__Task objective__
Extract every line below, verbatim.

Object correspondence data
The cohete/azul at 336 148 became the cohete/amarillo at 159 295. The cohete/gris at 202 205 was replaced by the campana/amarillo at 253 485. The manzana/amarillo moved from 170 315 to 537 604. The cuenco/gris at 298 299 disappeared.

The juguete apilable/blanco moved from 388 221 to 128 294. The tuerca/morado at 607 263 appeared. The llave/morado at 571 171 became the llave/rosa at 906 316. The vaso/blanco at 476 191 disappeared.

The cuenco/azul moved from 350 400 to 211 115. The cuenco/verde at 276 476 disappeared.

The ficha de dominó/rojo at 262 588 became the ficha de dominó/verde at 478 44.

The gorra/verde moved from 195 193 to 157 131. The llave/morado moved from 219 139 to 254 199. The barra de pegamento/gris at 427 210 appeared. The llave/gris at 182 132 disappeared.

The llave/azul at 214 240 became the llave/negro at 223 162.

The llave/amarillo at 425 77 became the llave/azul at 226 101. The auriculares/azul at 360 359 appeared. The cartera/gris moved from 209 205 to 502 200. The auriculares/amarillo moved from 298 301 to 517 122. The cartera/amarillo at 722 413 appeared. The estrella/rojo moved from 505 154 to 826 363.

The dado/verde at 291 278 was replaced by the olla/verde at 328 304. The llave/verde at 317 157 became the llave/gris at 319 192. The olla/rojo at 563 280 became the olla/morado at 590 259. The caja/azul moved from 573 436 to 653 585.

__Exercise answer__
The cohete/azul at 336 148 became the cohete/amarillo at 159 295. The cohete/gris at 202 205 was replaced by the campana/amarillo at 253 485. The manzana/amarillo moved from 170 315 to 537 604. The cuenco/gris at 298 299 disappeared.

The juguete apilable/blanco moved from 388 221 to 128 294. The tuerca/morado at 607 263 appeared. The llave/morado at 571 171 became the llave/rosa at 906 316. The vaso/blanco at 476 191 disappeared.

The cuenco/azul moved from 350 400 to 211 115. The cuenco/verde at 276 476 disappeared.

The ficha de dominó/rojo at 262 588 became the ficha de dominó/verde at 478 44.

The gorra/verde moved from 195 193 to 157 131. The llave/morado moved from 219 139 to 254 199. The barra de pegamento/gris at 427 210 appeared. The llave/gris at 182 132 disappeared.

The llave/azul at 214 240 became the llave/negro at 223 162.

The llave/amarillo at 425 77 became the llave/azul at 226 101. The auriculares/azul at 360 359 appeared. The cartera/gris moved from 209 205 to 502 200. The auriculares/amarillo moved from 298 301 to 517 122. The cartera/amarillo at 722 413 appeared. The estrella/rojo moved from 505 154 to 826 363.

The dado/verde at 291 278 was replaced by the olla/verde at 328 304. The llave/verde at 317 157 became the llave/gris at 319 192. The olla/rojo at 563 280 became the olla/morado at 590 259. The caja/azul moved from 573 436 to 653 585.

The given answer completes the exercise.